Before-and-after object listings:
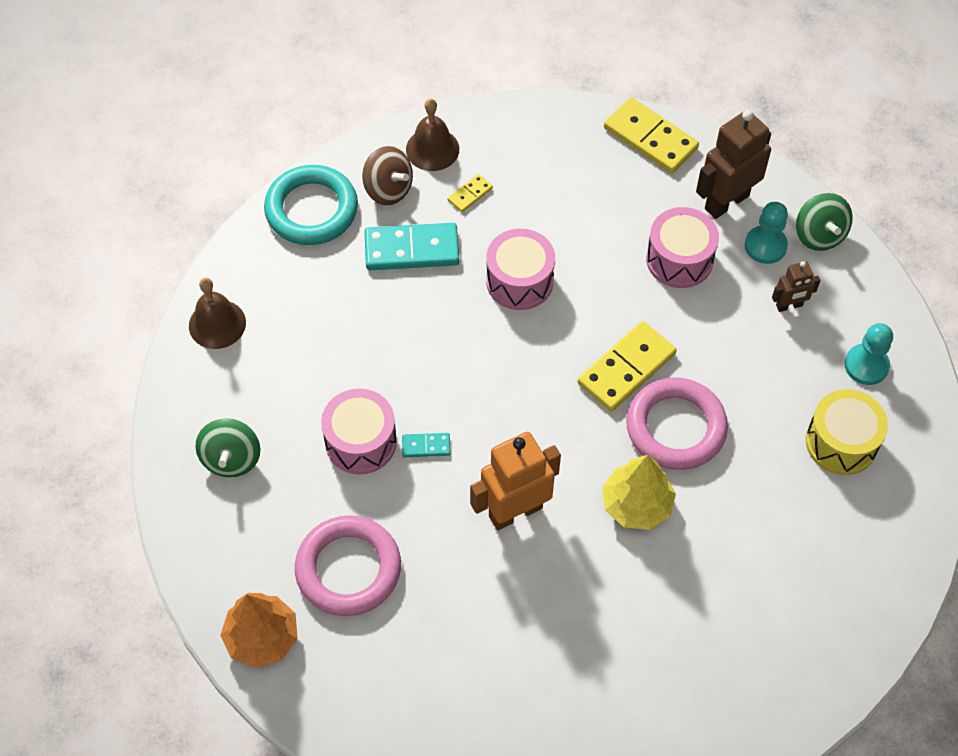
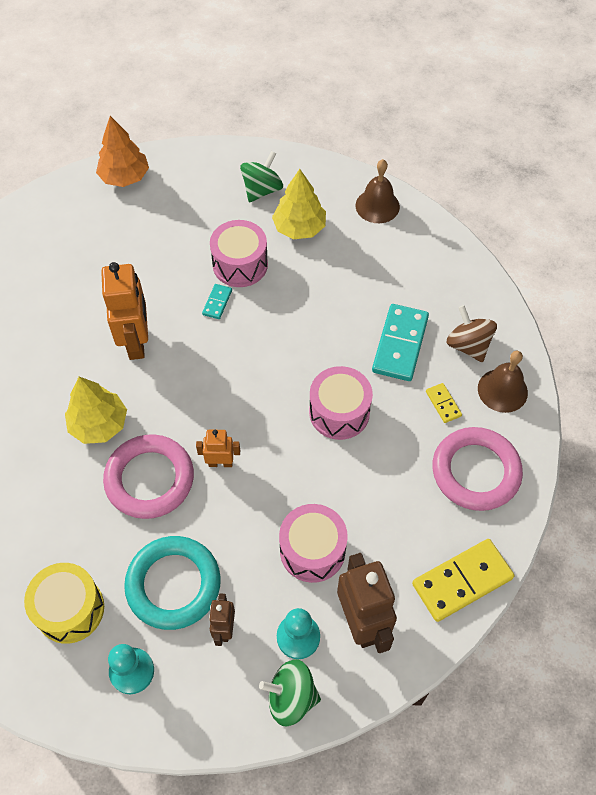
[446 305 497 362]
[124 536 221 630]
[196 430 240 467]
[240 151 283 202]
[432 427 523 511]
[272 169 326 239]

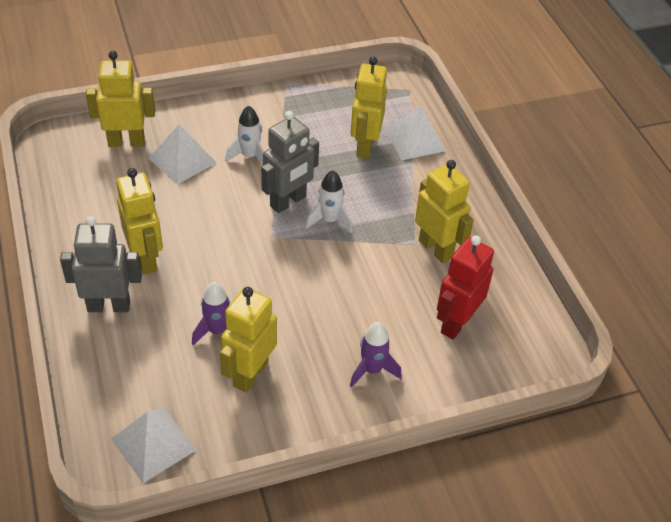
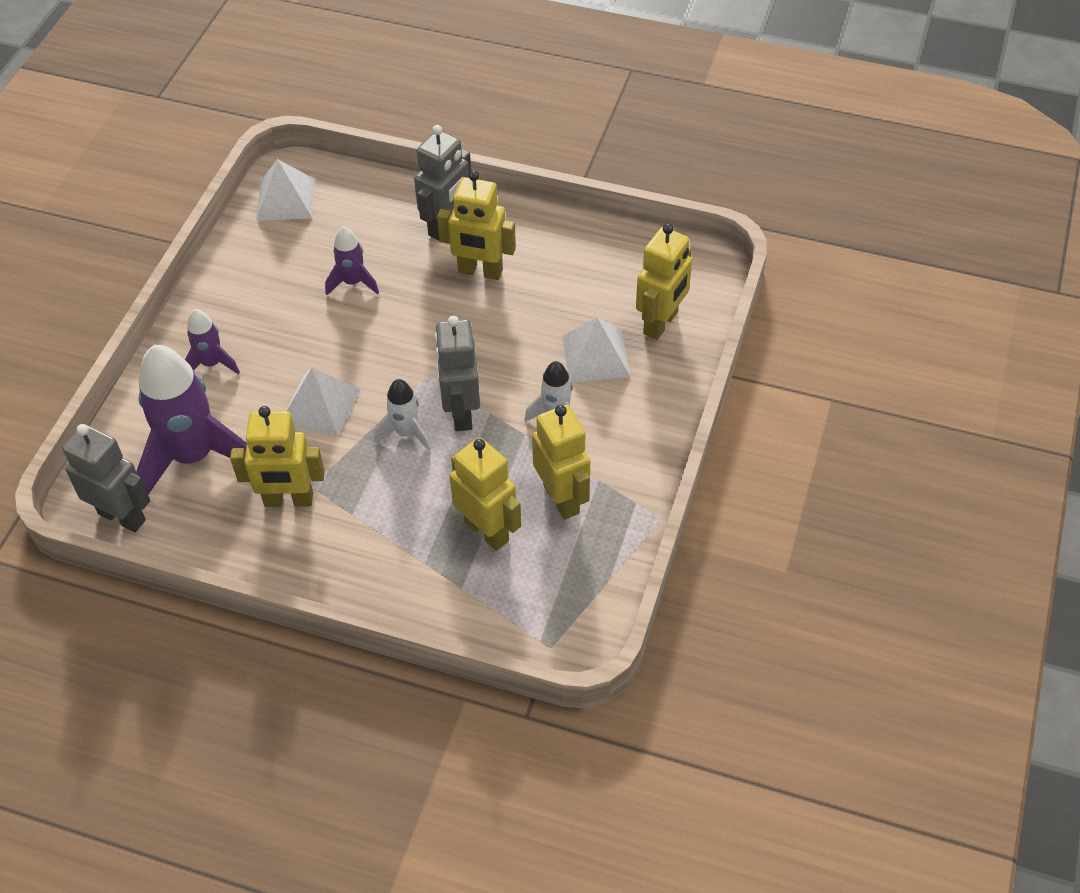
[286 368 360 437]
[136 345 247 494]
[532 405 590 520]
[63 424 150 532]

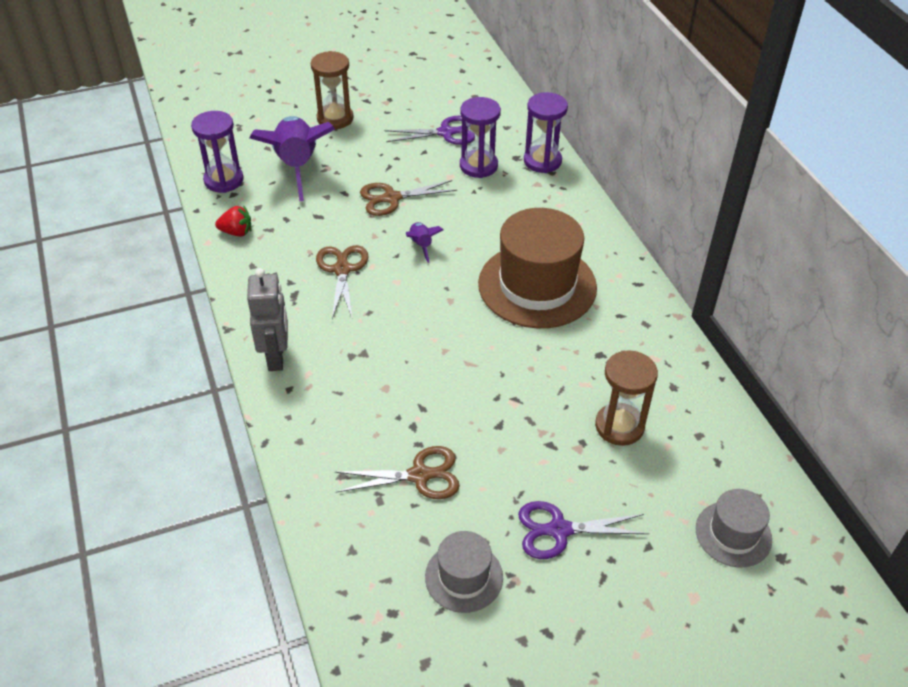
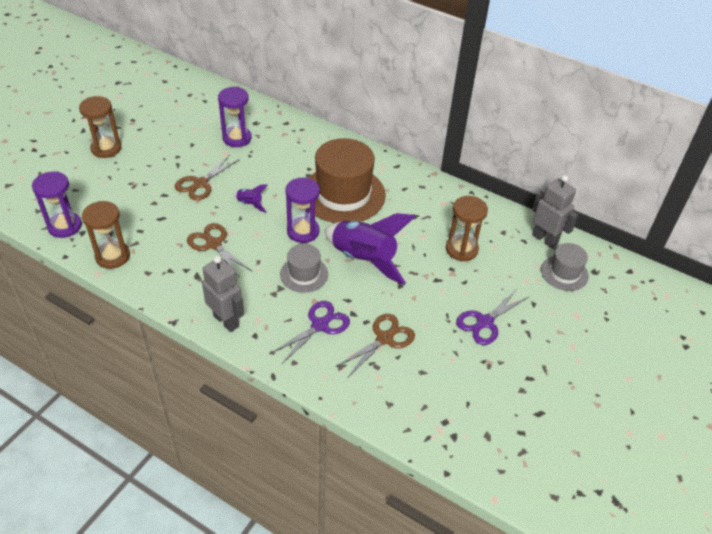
[285 178 320 243]
[325 213 416 285]
[270 301 350 364]
[82 201 130 269]
[280 244 328 293]
[532 175 578 248]

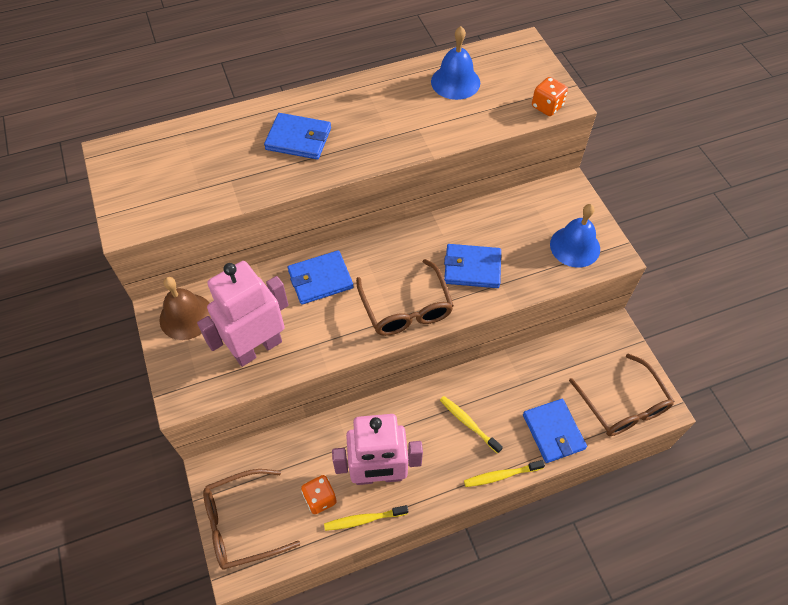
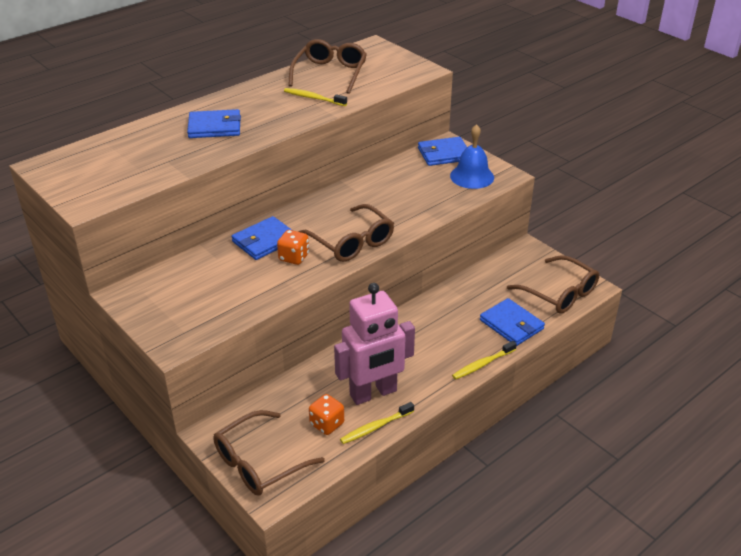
[288 39 367 94]
[277 230 309 265]
[418 137 467 166]
[197 261 288 367] (first image)
[159 277 211 340] (first image)
[284 88 347 106]

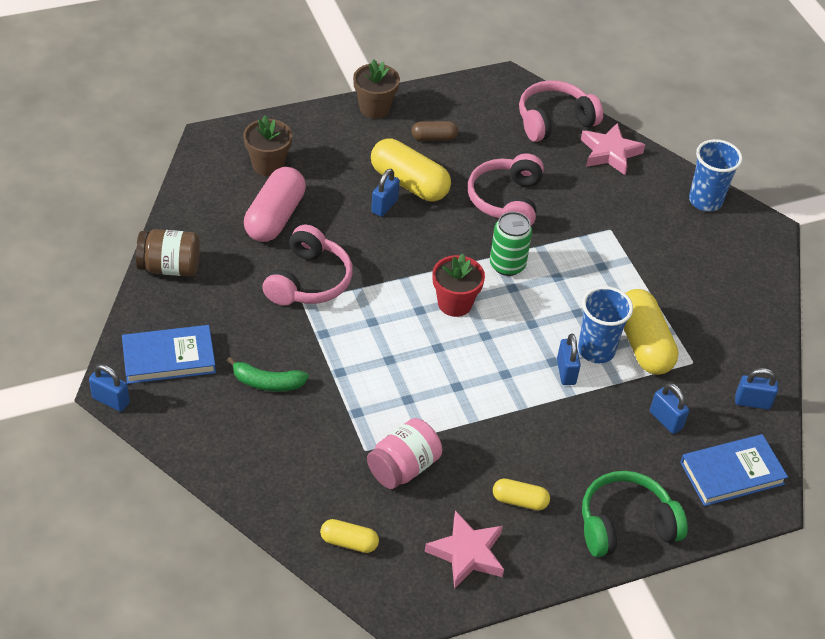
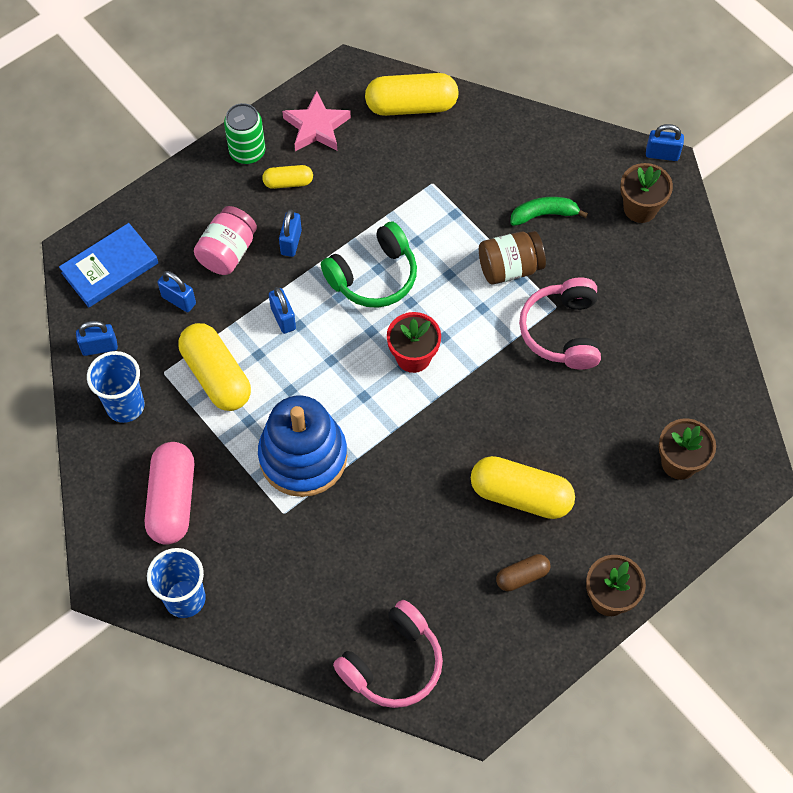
[581 123 645 175] (first image)
[468 153 544 226] (first image)
[145 442 194 545]
[279 209 302 257]
[224 103 266 164]
[479 231 546 284]
[87 351 144 423]
[620 163 673 223]
[194 206 257 275]
[321 222 417 308]
[365 73 459 116]
[258 396 347 497]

## The task
Please output all of the data exactly as given, omitting any images it holds.

## The completed task
[446 305 497 362]
[124 536 221 630]
[196 430 240 467]
[240 151 283 202]
[432 427 523 511]
[272 169 326 239]

[286 368 360 437]
[136 345 247 494]
[532 405 590 520]
[63 424 150 532]

[285 178 320 243]
[325 213 416 285]
[270 301 350 364]
[82 201 130 269]
[280 244 328 293]
[532 175 578 248]

[288 39 367 94]
[277 230 309 265]
[418 137 467 166]
[197 261 288 367] (first image)
[159 277 211 340] (first image)
[284 88 347 106]

[581 123 645 175] (first image)
[468 153 544 226] (first image)
[145 442 194 545]
[279 209 302 257]
[224 103 266 164]
[479 231 546 284]
[87 351 144 423]
[620 163 673 223]
[194 206 257 275]
[321 222 417 308]
[365 73 459 116]
[258 396 347 497]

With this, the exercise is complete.